Version difference data
● ● ● ● ●
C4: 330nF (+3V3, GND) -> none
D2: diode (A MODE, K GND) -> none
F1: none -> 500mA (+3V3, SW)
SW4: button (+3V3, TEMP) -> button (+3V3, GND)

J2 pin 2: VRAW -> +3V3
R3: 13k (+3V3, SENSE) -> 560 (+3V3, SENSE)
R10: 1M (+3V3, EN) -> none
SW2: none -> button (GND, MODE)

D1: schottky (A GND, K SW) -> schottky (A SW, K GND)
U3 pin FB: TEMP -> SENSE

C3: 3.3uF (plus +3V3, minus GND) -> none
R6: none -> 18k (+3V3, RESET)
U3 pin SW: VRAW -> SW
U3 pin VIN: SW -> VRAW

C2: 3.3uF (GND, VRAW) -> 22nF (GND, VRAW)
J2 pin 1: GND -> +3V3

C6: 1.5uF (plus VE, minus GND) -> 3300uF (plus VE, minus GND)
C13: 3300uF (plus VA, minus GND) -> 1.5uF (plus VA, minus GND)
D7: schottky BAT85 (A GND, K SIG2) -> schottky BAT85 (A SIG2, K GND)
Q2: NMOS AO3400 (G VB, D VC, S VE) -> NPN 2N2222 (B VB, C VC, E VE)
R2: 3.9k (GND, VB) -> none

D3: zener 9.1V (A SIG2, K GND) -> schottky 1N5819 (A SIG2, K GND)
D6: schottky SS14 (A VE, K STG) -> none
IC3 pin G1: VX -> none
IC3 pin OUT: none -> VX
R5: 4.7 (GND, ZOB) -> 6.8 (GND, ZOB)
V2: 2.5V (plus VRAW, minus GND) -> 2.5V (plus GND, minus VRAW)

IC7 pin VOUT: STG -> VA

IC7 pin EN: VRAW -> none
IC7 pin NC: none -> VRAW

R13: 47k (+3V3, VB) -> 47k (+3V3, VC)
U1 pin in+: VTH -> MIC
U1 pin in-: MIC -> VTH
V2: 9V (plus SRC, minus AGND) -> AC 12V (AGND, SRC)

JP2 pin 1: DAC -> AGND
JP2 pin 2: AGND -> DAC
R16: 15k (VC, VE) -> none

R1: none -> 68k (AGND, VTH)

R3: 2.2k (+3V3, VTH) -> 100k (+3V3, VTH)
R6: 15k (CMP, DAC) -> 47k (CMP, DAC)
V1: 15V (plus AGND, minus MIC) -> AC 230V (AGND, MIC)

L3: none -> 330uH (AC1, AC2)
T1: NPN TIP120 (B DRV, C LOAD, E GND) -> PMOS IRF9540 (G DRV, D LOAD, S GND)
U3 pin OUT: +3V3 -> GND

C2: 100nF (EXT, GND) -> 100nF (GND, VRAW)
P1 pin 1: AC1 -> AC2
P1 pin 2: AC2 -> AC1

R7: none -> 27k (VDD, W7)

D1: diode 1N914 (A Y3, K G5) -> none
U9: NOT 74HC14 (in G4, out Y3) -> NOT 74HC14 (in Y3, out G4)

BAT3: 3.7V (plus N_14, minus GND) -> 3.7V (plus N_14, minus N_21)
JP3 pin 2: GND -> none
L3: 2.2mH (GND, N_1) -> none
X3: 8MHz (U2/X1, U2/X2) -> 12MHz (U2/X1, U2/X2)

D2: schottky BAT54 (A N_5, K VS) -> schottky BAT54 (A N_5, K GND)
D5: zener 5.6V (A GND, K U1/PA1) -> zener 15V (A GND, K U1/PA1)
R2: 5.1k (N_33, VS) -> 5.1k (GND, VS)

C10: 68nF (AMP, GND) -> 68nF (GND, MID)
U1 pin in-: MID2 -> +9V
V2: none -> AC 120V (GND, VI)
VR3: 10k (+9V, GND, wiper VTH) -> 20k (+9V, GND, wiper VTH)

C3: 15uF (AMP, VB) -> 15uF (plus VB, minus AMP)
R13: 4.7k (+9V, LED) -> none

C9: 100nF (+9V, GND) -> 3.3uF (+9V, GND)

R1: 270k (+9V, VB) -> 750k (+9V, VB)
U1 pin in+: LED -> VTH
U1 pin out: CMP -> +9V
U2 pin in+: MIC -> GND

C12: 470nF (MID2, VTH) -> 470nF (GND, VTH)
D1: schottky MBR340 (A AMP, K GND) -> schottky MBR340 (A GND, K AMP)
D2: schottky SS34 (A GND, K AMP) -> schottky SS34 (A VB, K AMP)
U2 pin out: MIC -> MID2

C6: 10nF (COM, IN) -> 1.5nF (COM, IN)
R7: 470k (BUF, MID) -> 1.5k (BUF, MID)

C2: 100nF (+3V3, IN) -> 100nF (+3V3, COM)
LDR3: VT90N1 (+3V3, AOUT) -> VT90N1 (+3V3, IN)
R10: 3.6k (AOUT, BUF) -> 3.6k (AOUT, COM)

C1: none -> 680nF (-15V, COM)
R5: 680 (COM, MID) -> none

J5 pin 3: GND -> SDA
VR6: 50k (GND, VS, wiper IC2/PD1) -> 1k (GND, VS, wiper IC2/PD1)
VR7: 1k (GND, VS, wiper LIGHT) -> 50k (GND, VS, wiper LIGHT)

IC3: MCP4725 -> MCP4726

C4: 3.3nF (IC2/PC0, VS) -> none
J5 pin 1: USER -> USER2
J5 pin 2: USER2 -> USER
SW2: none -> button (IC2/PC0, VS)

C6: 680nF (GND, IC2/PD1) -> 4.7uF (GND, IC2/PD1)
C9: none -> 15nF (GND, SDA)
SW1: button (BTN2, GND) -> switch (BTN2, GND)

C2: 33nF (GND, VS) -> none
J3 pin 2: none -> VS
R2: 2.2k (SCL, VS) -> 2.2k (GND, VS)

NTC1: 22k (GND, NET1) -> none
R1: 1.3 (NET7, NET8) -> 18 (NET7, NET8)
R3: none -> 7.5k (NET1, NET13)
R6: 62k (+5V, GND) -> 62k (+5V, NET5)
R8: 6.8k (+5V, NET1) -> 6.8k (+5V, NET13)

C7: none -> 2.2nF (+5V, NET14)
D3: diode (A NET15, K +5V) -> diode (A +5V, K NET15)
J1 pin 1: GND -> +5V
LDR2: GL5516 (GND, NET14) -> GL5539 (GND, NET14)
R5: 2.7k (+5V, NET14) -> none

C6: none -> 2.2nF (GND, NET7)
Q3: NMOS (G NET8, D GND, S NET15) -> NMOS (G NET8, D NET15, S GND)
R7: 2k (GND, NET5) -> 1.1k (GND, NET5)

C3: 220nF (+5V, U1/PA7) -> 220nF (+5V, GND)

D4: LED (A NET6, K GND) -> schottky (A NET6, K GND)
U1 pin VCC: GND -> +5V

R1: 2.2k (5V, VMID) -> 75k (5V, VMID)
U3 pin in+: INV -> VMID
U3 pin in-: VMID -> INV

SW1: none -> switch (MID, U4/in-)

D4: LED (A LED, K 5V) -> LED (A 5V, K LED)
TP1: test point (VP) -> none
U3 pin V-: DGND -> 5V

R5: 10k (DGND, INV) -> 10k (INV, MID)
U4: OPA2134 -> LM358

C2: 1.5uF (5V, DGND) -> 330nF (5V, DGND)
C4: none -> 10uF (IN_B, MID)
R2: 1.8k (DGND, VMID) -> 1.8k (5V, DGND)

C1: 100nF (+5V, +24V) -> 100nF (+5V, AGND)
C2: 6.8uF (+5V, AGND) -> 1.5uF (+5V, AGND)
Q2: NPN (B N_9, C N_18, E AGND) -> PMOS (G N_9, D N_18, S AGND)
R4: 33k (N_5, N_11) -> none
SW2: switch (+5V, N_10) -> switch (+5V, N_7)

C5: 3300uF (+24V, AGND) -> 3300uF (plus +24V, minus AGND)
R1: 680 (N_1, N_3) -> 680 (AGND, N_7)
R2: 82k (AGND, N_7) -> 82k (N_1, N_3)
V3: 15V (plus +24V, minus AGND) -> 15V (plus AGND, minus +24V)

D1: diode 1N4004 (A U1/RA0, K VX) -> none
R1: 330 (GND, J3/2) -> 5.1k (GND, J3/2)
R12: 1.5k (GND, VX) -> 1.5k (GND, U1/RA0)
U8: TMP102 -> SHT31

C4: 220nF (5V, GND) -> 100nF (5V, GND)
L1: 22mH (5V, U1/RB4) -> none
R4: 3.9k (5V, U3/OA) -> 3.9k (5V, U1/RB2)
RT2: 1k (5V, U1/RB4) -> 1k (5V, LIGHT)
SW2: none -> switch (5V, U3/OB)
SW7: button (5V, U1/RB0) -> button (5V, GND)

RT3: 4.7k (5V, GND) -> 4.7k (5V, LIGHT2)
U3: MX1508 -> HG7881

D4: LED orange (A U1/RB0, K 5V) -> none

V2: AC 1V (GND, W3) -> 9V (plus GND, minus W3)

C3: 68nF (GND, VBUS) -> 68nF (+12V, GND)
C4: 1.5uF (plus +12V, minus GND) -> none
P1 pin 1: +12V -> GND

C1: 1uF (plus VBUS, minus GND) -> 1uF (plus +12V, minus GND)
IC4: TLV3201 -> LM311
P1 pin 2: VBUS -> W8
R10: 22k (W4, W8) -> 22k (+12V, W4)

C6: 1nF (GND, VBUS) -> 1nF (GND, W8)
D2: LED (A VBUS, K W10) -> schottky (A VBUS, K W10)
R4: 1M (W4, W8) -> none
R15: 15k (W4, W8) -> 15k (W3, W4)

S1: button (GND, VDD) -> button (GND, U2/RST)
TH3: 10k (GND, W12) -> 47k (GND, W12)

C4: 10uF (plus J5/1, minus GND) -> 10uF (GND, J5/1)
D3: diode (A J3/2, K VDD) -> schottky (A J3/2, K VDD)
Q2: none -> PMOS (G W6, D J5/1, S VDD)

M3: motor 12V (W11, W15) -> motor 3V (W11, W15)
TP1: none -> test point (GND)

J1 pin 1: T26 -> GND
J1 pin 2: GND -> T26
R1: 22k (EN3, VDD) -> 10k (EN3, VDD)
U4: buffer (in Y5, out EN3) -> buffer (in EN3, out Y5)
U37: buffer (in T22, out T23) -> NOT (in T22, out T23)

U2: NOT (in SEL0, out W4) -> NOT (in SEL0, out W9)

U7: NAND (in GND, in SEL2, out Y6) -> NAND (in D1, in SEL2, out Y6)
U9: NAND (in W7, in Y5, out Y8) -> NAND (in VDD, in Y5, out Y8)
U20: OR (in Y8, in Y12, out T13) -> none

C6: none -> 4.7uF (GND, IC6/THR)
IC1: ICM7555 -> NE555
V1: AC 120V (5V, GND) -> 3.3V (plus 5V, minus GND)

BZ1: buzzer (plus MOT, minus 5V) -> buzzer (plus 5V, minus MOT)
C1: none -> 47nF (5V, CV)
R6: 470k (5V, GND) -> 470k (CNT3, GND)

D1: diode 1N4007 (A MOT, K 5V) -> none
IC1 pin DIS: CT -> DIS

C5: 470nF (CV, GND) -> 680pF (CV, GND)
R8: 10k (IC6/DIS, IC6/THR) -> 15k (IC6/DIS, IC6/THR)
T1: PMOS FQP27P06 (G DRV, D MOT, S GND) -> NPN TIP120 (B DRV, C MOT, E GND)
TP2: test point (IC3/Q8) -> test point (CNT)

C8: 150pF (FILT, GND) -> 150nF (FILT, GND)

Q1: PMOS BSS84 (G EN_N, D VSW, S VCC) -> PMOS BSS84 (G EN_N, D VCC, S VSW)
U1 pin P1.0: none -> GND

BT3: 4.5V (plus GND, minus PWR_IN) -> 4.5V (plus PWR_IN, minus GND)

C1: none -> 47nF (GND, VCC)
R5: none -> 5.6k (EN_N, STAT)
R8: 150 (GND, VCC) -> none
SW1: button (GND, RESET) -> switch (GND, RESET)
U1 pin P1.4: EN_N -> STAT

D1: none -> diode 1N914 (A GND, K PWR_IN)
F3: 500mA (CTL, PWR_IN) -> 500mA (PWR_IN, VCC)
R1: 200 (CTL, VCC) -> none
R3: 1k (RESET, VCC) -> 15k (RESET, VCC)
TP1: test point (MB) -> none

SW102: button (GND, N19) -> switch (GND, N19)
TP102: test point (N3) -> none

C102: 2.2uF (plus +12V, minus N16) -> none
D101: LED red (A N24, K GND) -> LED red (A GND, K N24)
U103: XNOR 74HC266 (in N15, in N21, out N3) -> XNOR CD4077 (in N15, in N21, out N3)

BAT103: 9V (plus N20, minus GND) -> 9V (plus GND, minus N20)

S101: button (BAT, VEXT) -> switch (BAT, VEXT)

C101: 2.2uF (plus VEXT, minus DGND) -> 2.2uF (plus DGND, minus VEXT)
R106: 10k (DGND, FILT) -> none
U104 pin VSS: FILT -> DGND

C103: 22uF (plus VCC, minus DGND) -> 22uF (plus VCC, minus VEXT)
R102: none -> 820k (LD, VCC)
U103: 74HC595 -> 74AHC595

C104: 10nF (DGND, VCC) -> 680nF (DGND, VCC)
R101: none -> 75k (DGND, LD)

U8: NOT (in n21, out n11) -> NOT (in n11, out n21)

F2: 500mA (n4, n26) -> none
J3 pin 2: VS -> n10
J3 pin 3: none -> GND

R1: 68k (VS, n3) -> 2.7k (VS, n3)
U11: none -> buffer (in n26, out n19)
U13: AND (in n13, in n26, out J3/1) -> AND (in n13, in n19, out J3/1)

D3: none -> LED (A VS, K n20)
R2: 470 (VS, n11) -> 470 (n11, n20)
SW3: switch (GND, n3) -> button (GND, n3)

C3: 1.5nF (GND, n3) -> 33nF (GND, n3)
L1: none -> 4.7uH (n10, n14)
● ● ● ● ●
Activity: Go through the data and show every line where "buffer" occurs.

Response area:
U4: buffer (in Y5, out EN3) -> buffer (in EN3, out Y5)
U37: buffer (in T22, out T23) -> NOT (in T22, out T23)
U11: none -> buffer (in n26, out n19)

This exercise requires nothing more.